• **Extracted data**:
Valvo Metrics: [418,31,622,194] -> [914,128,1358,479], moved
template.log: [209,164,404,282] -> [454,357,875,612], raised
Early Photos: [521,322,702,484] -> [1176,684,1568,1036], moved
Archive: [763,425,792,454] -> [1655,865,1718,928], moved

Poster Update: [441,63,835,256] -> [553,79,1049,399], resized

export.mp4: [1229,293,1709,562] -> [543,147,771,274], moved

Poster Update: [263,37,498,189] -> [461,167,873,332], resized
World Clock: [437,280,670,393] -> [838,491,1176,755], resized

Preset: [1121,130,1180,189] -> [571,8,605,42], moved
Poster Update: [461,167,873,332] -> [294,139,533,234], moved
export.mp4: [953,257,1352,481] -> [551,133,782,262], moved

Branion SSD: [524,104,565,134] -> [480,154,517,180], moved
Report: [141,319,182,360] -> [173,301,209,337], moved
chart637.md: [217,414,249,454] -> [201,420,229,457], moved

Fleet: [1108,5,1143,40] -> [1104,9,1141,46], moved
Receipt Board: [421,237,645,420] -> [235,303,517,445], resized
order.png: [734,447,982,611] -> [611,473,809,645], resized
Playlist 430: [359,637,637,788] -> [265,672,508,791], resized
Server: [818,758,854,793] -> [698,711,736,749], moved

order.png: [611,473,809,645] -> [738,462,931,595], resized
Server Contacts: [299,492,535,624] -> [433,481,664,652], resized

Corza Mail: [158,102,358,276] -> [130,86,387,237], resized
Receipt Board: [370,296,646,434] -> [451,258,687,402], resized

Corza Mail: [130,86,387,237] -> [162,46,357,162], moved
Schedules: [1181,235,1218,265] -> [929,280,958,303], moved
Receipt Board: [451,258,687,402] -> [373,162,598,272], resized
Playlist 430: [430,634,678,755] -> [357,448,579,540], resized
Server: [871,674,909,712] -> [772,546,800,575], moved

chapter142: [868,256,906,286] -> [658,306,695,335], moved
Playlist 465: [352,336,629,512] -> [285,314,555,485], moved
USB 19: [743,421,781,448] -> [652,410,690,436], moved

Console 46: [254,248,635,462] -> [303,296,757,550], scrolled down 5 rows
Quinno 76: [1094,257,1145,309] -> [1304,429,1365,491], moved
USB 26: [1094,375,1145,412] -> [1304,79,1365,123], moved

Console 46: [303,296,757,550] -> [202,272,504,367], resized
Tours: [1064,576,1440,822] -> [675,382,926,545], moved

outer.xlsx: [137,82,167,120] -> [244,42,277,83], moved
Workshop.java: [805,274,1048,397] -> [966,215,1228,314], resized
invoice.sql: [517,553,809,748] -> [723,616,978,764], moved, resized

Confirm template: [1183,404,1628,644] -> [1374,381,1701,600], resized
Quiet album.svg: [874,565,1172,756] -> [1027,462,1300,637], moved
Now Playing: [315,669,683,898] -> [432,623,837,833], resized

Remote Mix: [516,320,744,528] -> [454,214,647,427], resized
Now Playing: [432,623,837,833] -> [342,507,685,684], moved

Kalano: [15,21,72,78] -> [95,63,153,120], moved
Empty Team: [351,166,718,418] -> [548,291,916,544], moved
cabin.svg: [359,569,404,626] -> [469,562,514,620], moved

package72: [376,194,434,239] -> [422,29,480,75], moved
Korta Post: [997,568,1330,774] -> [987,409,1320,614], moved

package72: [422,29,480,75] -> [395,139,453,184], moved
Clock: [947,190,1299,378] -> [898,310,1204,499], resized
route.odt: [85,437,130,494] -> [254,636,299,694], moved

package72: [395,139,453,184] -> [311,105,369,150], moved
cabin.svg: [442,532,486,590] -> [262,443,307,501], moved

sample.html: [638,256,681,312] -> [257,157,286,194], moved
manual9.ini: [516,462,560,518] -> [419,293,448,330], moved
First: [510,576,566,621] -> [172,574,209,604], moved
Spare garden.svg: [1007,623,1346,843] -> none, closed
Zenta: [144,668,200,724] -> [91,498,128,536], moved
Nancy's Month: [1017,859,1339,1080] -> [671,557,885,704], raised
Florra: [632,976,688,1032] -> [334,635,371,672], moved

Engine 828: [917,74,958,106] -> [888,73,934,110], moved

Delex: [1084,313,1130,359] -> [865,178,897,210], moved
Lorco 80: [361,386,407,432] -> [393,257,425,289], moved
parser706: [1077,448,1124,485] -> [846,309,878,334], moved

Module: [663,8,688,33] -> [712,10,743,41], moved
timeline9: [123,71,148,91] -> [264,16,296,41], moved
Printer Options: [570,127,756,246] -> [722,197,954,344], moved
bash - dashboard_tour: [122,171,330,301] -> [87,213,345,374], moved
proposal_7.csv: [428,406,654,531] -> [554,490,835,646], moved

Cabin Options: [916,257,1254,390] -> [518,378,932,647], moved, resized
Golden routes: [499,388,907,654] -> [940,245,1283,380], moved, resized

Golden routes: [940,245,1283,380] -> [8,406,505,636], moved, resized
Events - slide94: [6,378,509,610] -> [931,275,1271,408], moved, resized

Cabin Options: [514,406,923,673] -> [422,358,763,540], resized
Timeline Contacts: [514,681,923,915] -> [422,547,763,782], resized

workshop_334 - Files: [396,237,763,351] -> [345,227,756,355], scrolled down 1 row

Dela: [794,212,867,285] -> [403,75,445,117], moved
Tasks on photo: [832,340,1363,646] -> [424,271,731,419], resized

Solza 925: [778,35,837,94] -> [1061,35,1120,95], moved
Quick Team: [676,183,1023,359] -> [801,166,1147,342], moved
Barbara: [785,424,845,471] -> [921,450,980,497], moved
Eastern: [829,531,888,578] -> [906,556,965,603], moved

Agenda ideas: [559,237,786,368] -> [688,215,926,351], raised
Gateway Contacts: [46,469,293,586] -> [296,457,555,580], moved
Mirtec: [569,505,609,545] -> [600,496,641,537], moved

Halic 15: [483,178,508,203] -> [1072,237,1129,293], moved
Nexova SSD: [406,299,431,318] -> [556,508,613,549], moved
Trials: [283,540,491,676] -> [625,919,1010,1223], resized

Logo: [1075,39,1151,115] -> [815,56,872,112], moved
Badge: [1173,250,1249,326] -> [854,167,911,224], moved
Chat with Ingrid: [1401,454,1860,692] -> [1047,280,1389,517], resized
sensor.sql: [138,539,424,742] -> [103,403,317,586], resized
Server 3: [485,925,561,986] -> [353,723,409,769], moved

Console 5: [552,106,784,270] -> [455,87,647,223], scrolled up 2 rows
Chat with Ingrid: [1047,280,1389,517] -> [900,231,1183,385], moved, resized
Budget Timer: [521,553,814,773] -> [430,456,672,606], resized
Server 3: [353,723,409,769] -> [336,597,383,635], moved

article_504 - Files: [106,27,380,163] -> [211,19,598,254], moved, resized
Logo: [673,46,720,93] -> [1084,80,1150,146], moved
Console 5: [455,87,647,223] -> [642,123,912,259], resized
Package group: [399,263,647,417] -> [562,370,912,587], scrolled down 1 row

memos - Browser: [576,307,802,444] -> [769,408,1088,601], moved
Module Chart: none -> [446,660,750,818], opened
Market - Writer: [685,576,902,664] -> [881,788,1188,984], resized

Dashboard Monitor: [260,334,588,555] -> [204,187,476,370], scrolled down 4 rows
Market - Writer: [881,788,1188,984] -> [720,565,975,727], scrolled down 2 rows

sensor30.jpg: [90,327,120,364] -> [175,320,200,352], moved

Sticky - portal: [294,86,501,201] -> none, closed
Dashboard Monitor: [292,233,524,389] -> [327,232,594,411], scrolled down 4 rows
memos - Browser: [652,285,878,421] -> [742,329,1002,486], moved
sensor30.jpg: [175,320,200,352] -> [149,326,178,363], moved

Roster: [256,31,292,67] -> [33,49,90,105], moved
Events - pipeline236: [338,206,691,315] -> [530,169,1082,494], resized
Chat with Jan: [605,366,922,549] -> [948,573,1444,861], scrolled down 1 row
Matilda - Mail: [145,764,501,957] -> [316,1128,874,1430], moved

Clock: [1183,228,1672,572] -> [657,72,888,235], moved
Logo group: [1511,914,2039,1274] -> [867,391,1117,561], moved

• **Goal of the exercise**: Nothing but a number should be given: the count of lines in the entries that contain the word "Monitor".

• **Task result**: 2